# [Directions for this task]
Write every record below out exactly; no images.

# [Materials provided]
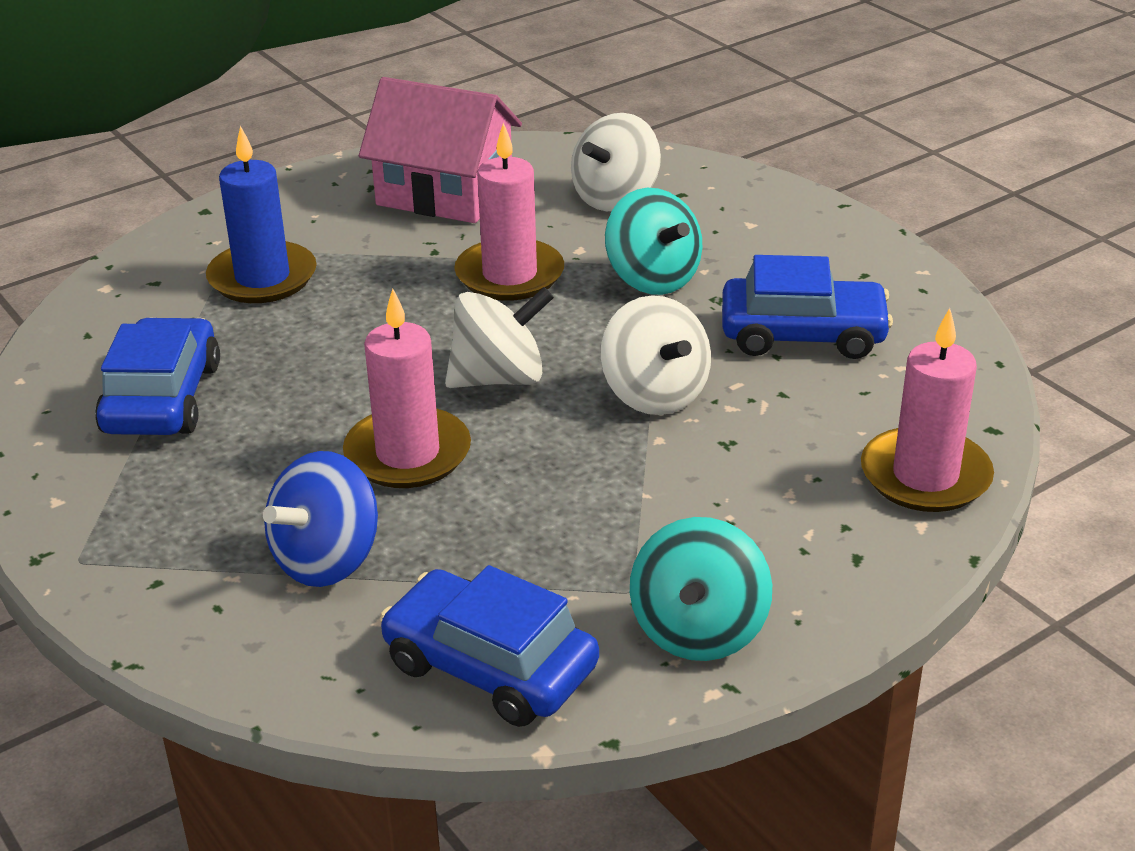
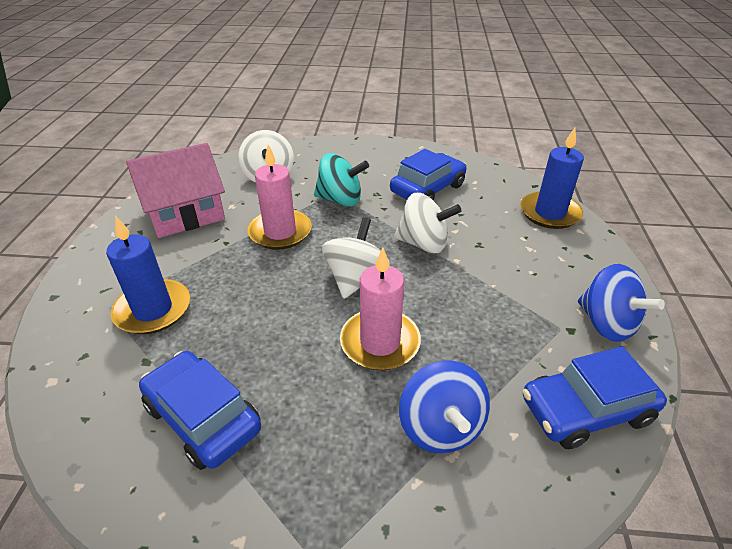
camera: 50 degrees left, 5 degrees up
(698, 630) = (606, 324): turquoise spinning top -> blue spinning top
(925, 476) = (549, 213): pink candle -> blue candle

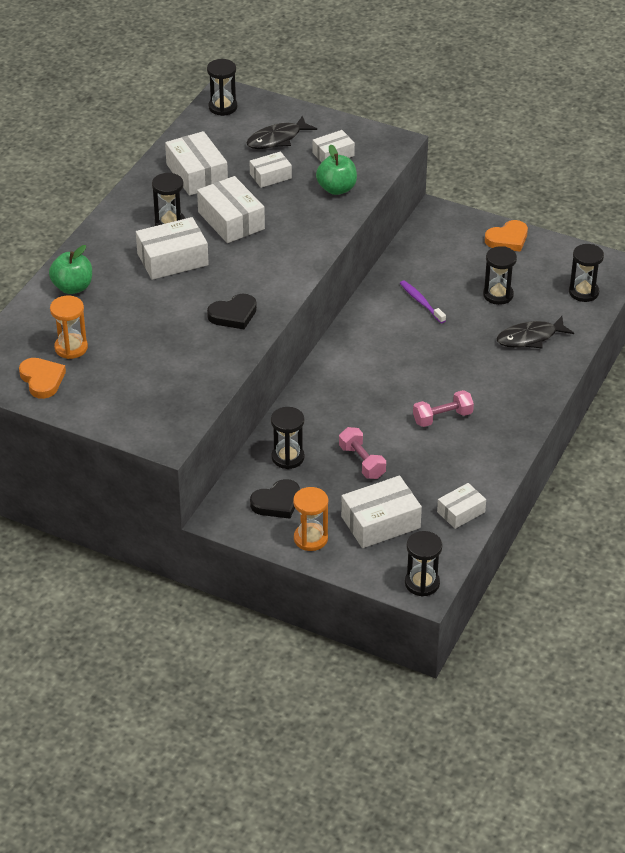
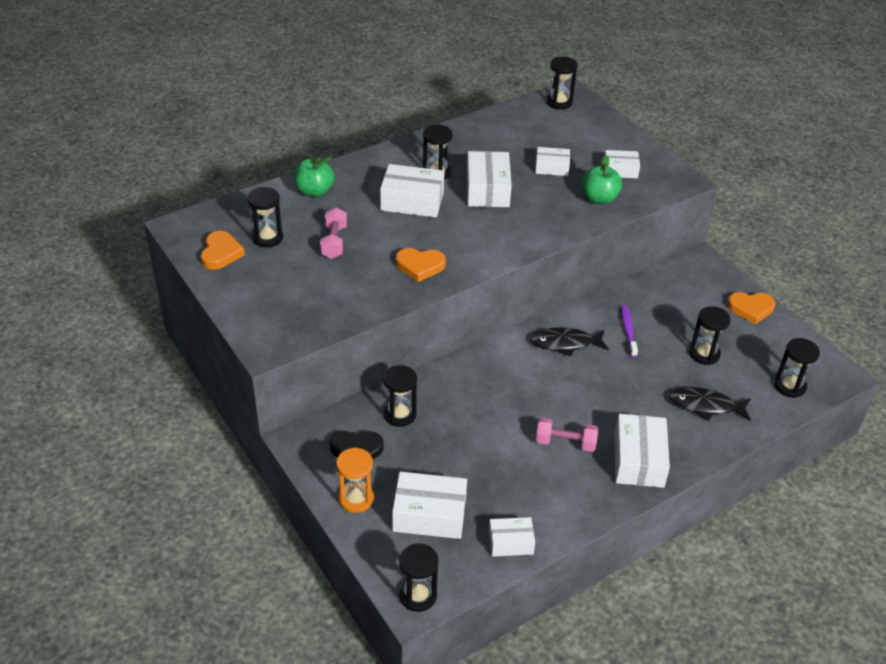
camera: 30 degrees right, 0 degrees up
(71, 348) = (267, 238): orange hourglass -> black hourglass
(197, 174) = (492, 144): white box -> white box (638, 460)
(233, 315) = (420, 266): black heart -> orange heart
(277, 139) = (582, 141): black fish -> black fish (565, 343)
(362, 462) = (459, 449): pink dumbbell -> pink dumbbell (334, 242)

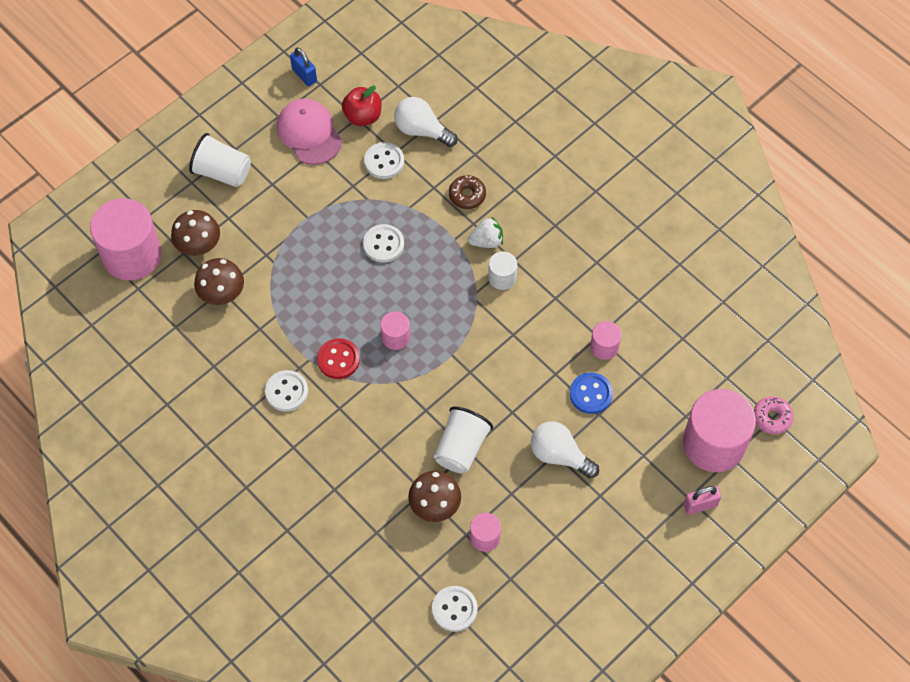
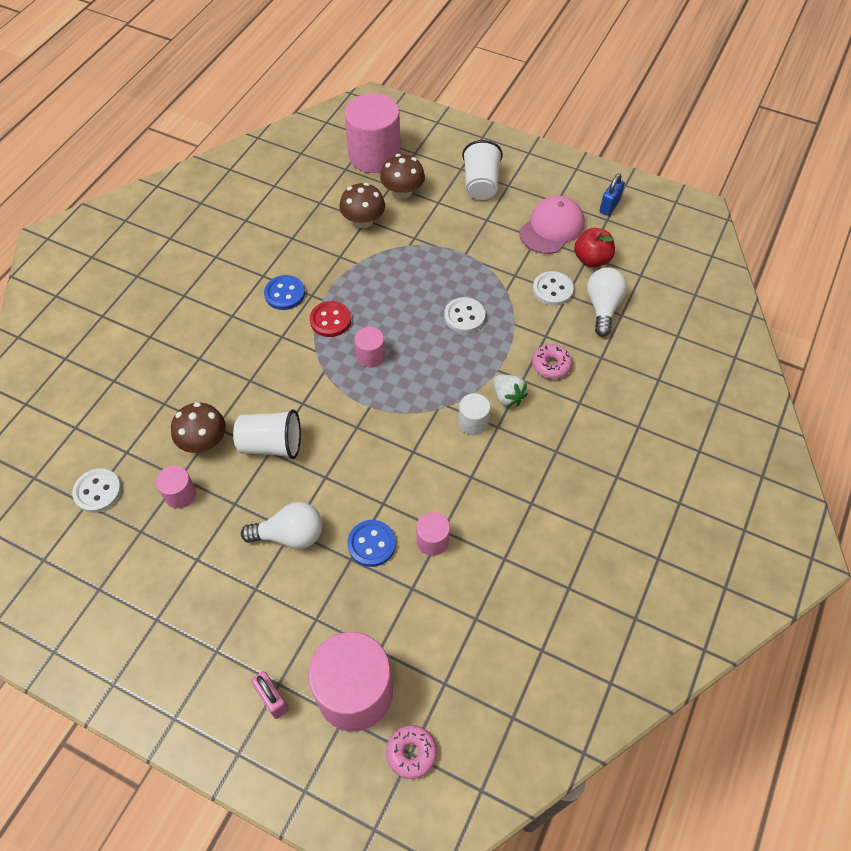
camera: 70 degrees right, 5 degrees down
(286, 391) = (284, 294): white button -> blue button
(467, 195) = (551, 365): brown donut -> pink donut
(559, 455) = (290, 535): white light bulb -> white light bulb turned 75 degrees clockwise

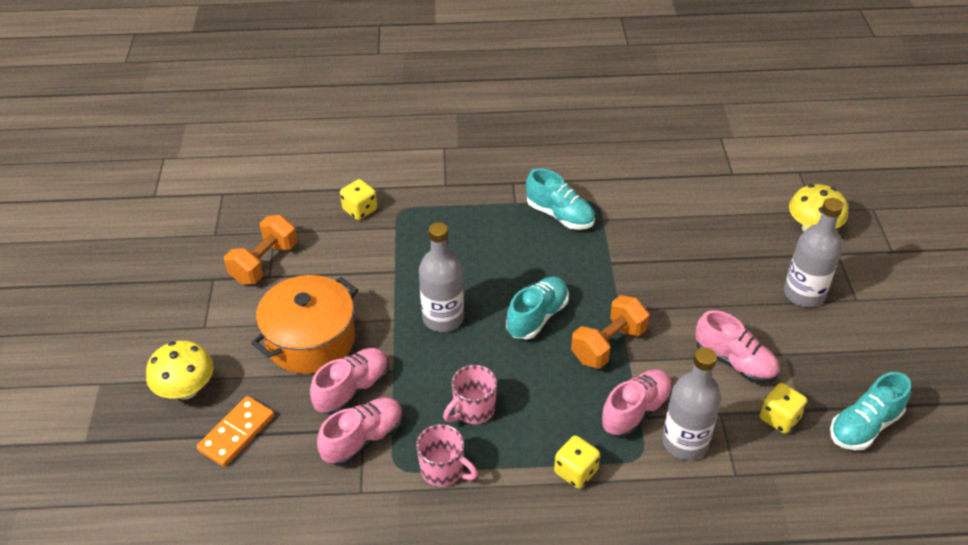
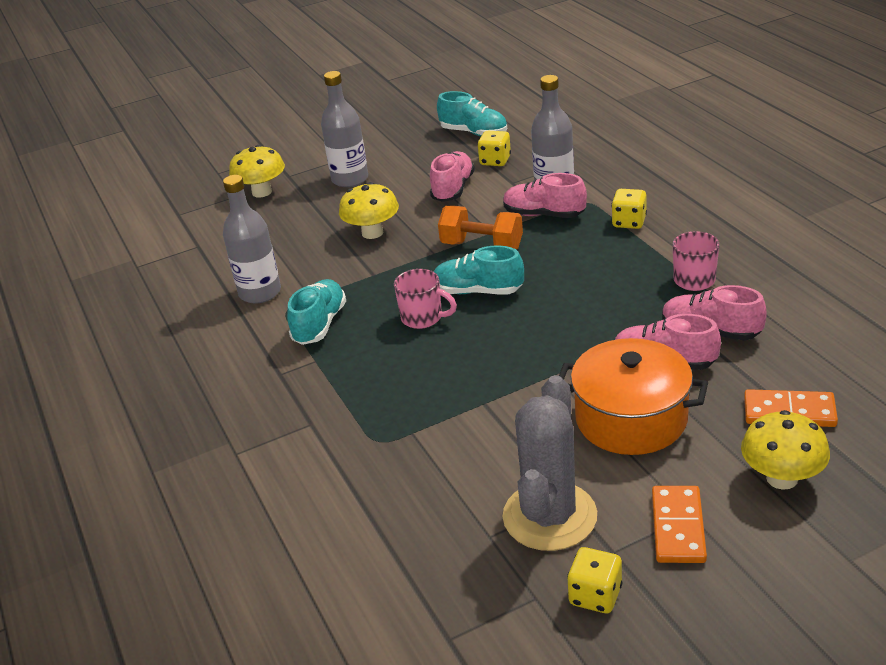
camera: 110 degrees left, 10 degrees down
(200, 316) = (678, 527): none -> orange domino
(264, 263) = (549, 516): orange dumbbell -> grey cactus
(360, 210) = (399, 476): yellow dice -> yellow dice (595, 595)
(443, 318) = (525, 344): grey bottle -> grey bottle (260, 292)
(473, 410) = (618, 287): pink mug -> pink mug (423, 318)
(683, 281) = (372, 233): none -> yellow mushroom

# [Solution to the problem]
camera: 50 degrees left, 5 degrees up
(698, 630) = (606, 324): turquoise spinning top -> blue spinning top
(925, 476) = (549, 213): pink candle -> blue candle

camera: 30 degrees right, 0 degrees up
(71, 348) = (267, 238): orange hourglass -> black hourglass
(197, 174) = (492, 144): white box -> white box (638, 460)
(233, 315) = (420, 266): black heart -> orange heart
(277, 139) = (582, 141): black fish -> black fish (565, 343)
(362, 462) = (459, 449): pink dumbbell -> pink dumbbell (334, 242)

camera: 70 degrees right, 5 degrees down
(286, 391) = (284, 294): white button -> blue button
(467, 195) = (551, 365): brown donut -> pink donut
(559, 455) = (290, 535): white light bulb -> white light bulb turned 75 degrees clockwise

camera: 110 degrees left, 10 degrees down
(200, 316) = (678, 527): none -> orange domino
(264, 263) = (549, 516): orange dumbbell -> grey cactus
(360, 210) = (399, 476): yellow dice -> yellow dice (595, 595)
(443, 318) = (525, 344): grey bottle -> grey bottle (260, 292)
(473, 410) = (618, 287): pink mug -> pink mug (423, 318)
(683, 281) = (372, 233): none -> yellow mushroom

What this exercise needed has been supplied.